### Work item
Please retype the listing below exactly as it stands, skipping any pictures.

### Provided data
BEGIN

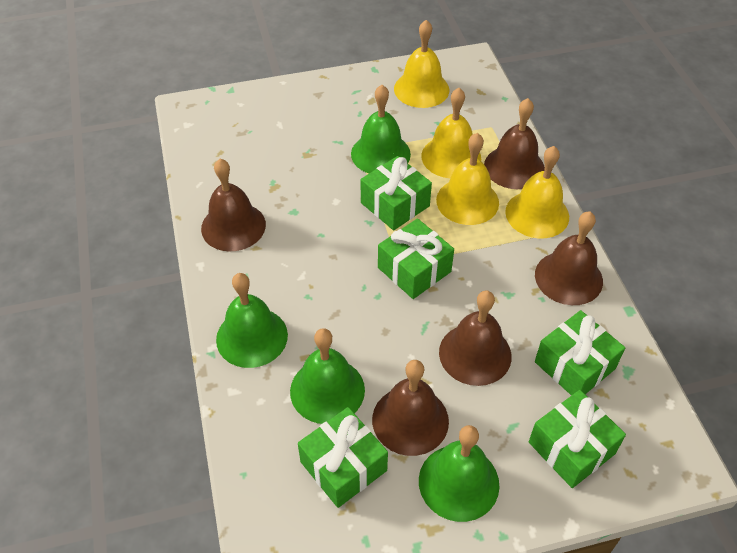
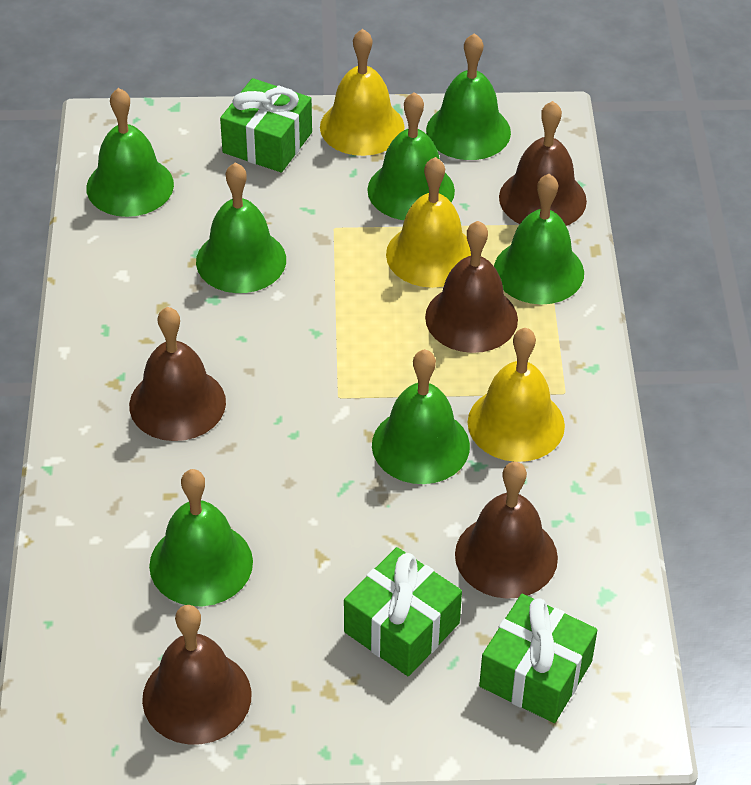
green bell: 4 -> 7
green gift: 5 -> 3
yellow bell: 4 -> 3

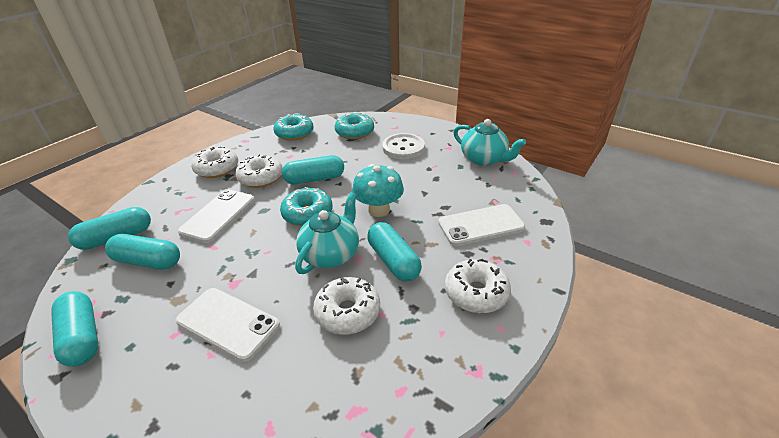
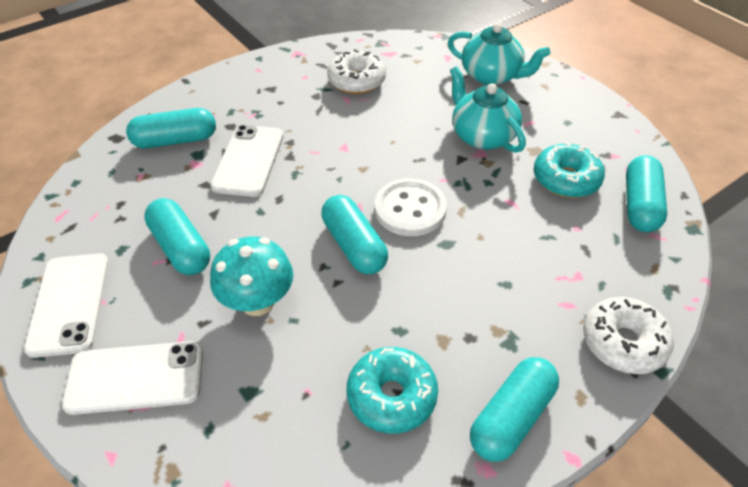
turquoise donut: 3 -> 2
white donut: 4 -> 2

END

### The answer
green bell: 4 -> 7
green gift: 5 -> 3
yellow bell: 4 -> 3

turquoise donut: 3 -> 2
white donut: 4 -> 2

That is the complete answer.